(Material for the task begins)

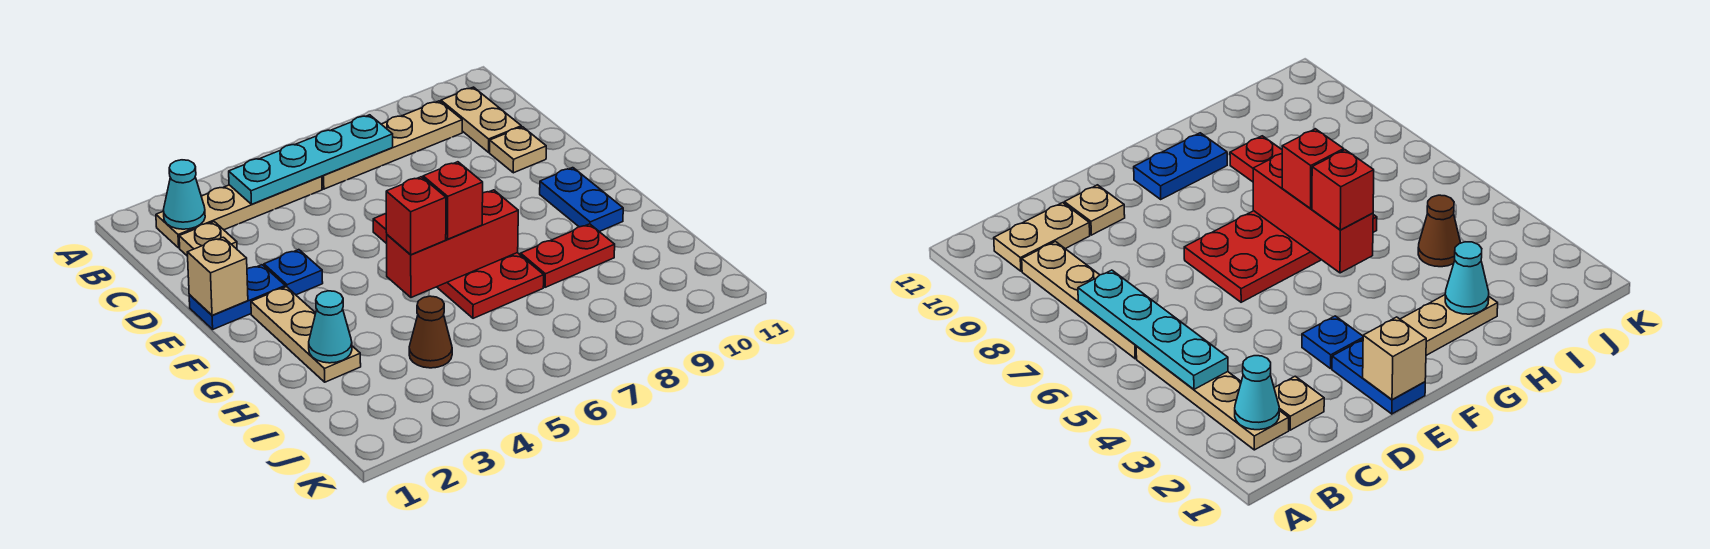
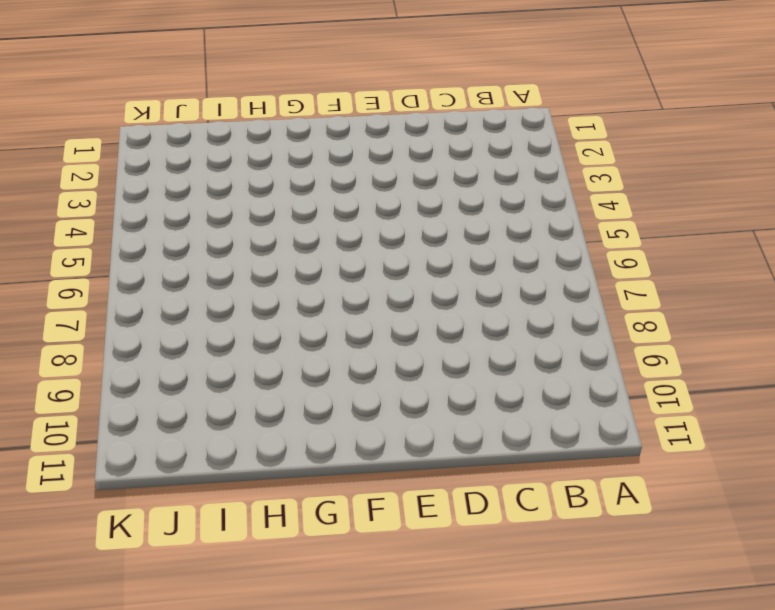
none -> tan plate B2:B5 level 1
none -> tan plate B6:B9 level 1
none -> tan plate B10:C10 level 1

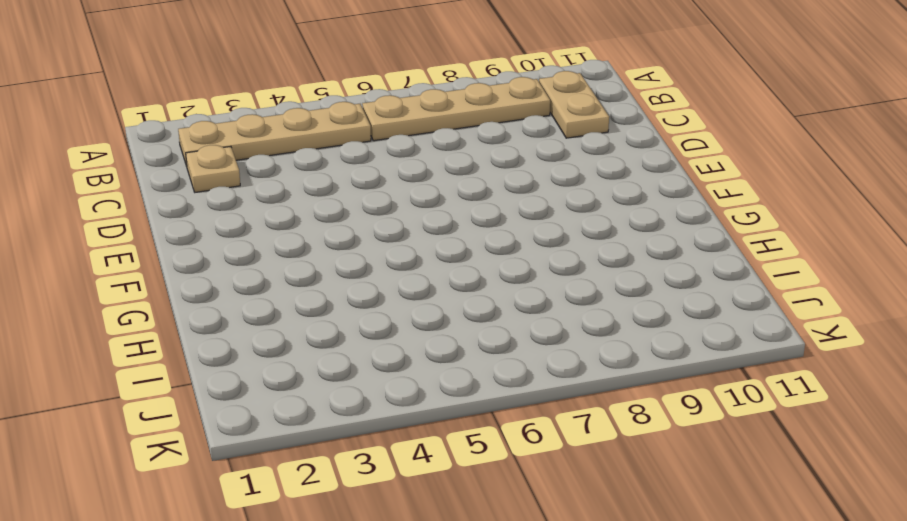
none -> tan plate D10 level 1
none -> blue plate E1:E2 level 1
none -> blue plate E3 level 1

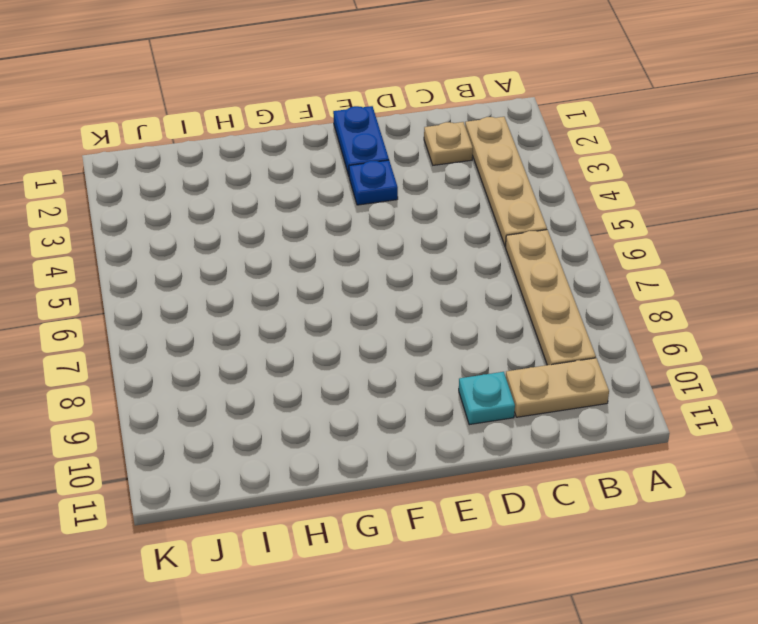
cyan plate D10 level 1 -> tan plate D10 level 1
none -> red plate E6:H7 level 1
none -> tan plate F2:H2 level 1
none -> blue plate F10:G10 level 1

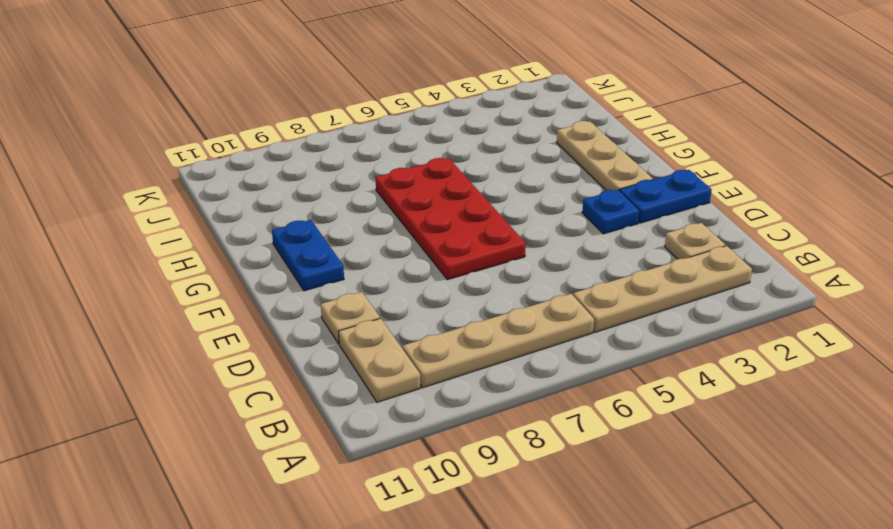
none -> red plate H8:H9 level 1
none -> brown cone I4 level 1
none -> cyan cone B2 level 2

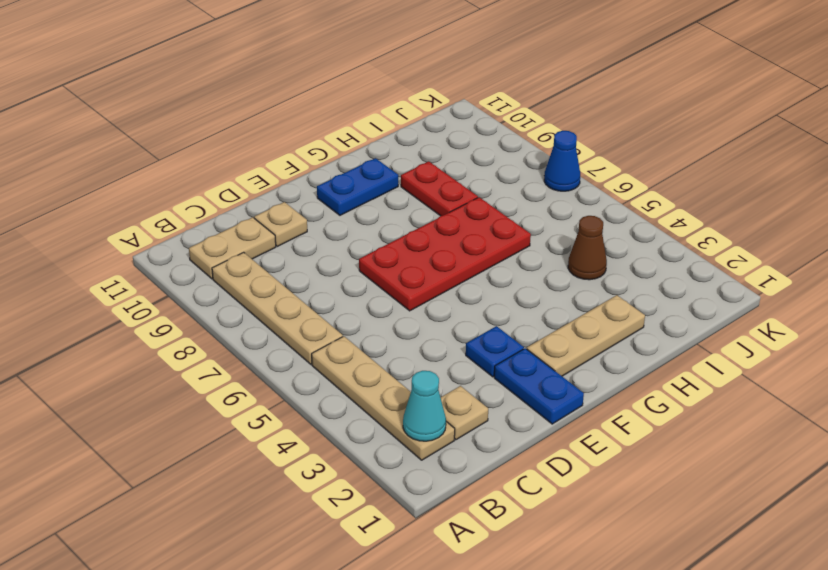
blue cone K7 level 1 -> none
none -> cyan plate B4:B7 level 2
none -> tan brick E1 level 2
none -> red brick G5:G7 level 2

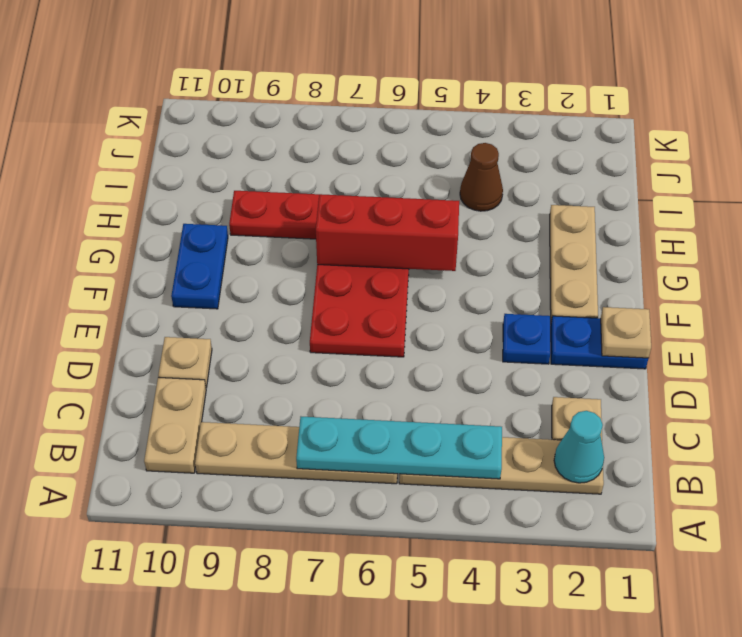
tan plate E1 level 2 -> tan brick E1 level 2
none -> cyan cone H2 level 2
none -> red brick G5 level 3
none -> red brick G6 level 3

(Material for the task ends)
(Material for the task begins)

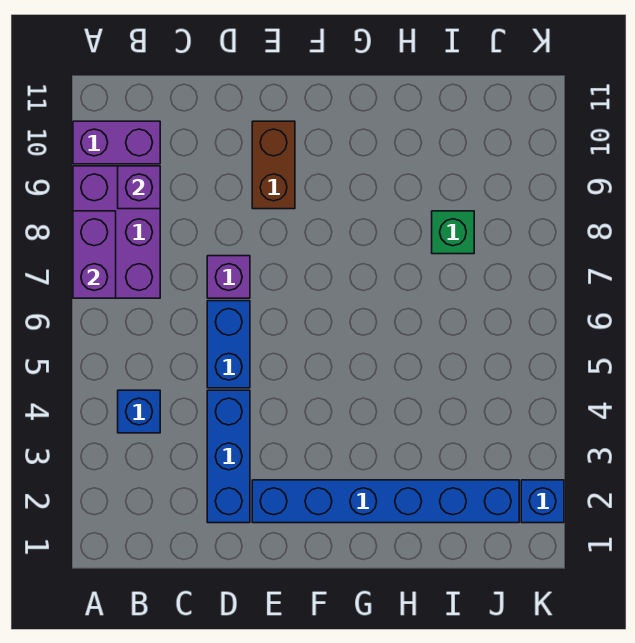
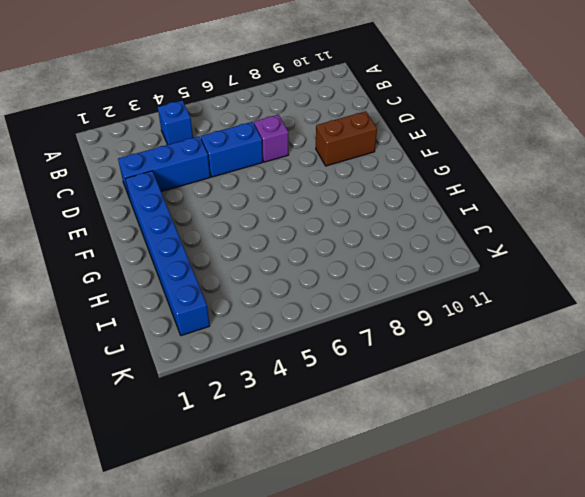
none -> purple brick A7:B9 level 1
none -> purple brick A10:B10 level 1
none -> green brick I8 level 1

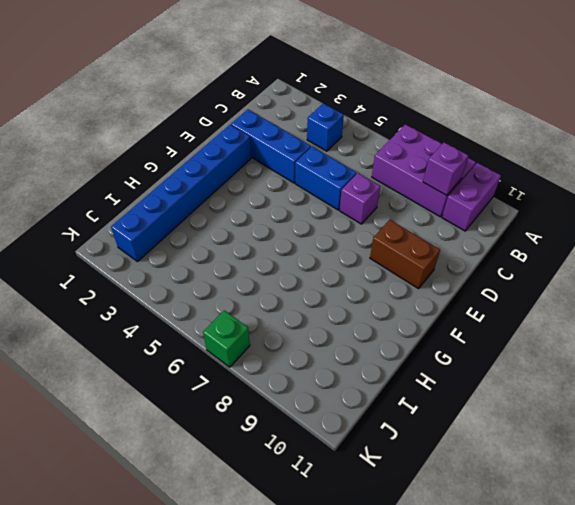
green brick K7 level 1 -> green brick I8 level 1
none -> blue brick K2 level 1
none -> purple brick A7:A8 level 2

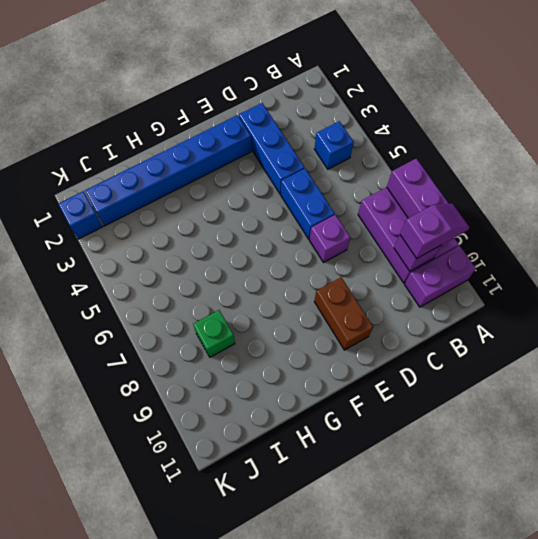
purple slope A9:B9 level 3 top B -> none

(Material for the task ends)
(Material for the task begins)

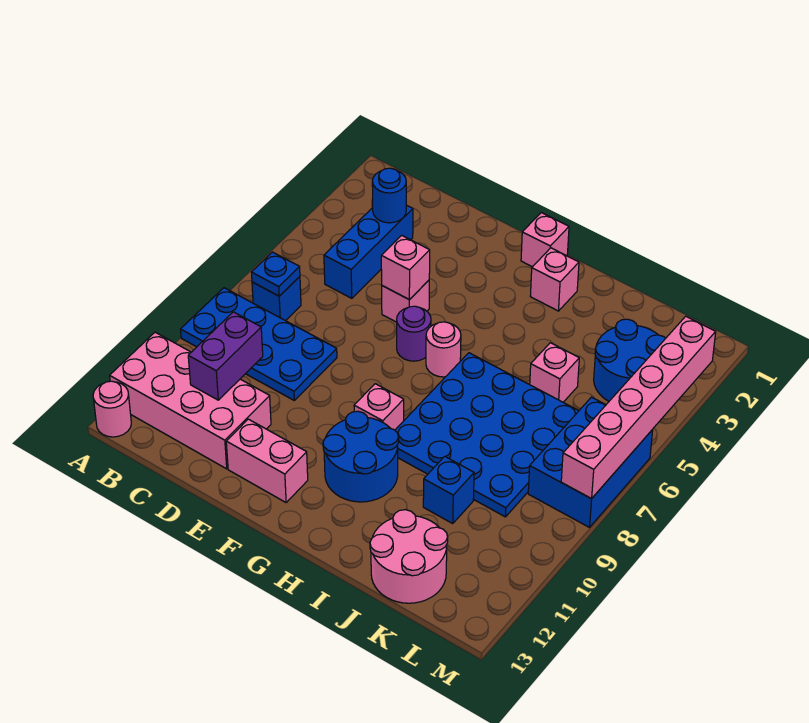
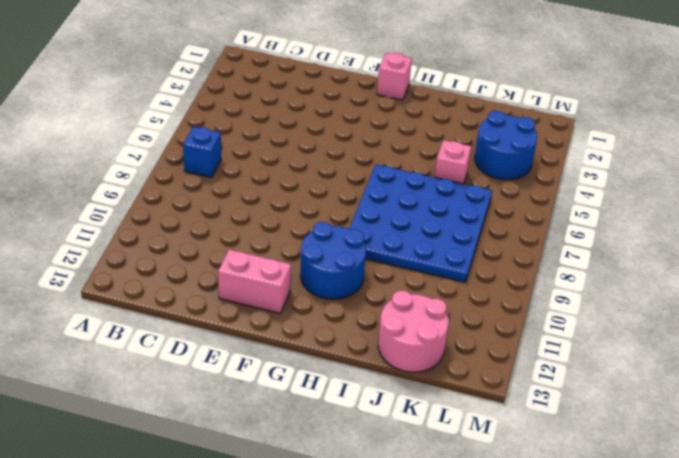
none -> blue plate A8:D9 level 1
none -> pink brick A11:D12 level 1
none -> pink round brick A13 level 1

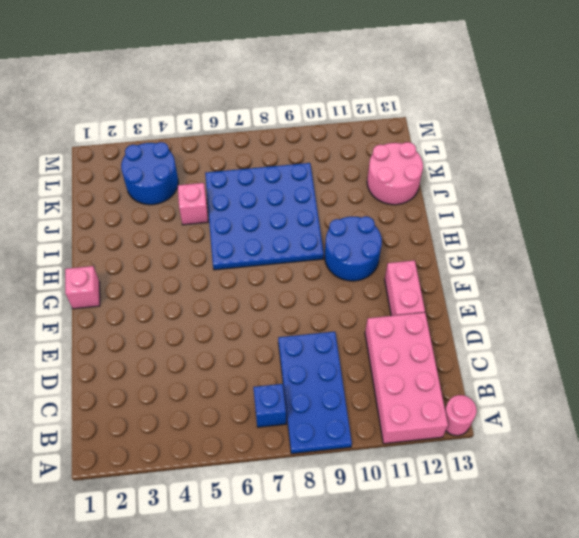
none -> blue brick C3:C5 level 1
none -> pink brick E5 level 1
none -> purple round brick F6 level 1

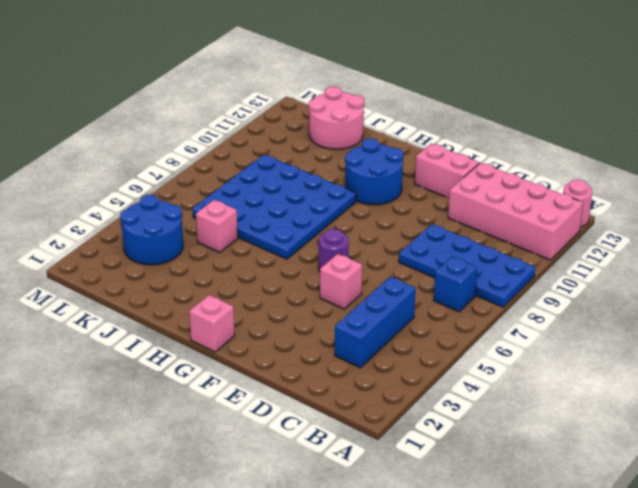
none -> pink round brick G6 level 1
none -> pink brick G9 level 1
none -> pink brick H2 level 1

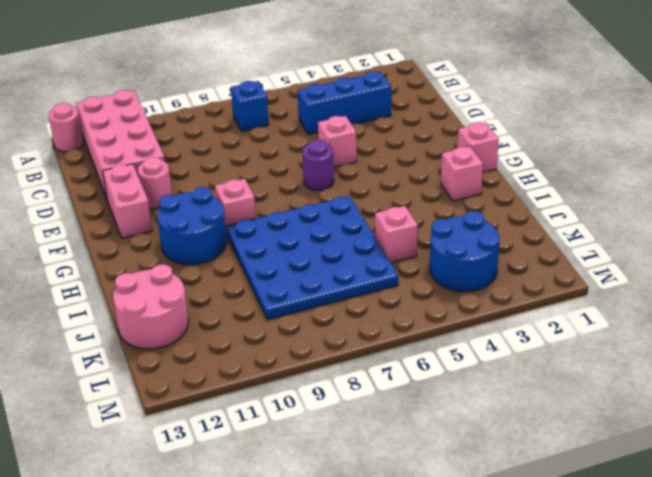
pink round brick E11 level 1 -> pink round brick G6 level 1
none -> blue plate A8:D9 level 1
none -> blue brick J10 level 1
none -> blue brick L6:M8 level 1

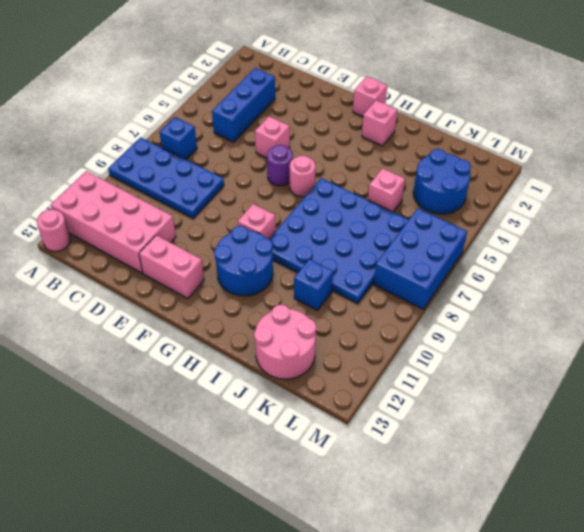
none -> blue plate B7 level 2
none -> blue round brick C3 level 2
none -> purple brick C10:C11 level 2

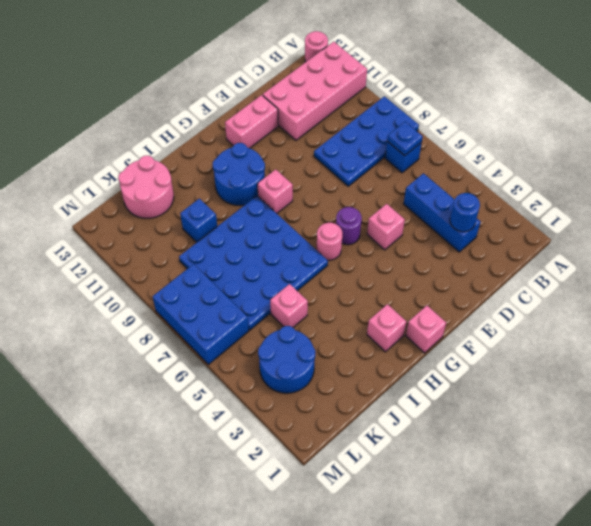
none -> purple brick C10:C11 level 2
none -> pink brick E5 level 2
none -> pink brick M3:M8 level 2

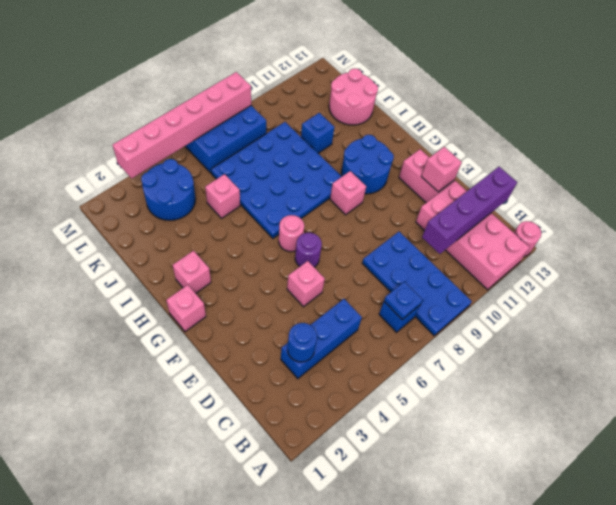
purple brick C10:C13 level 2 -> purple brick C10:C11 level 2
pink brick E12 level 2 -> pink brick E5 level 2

(Material for the task ends)

# What you need to do
Copy the lines above between the one holding "none -> blue brick K2 level 1" and the one holding "purple slope A9:B9 level 3 top B -> none", inclusive. Drop the pictures.

# Solution to this exercise
none -> blue brick K2 level 1
none -> purple brick A7:A8 level 2

purple slope A9:B9 level 3 top B -> none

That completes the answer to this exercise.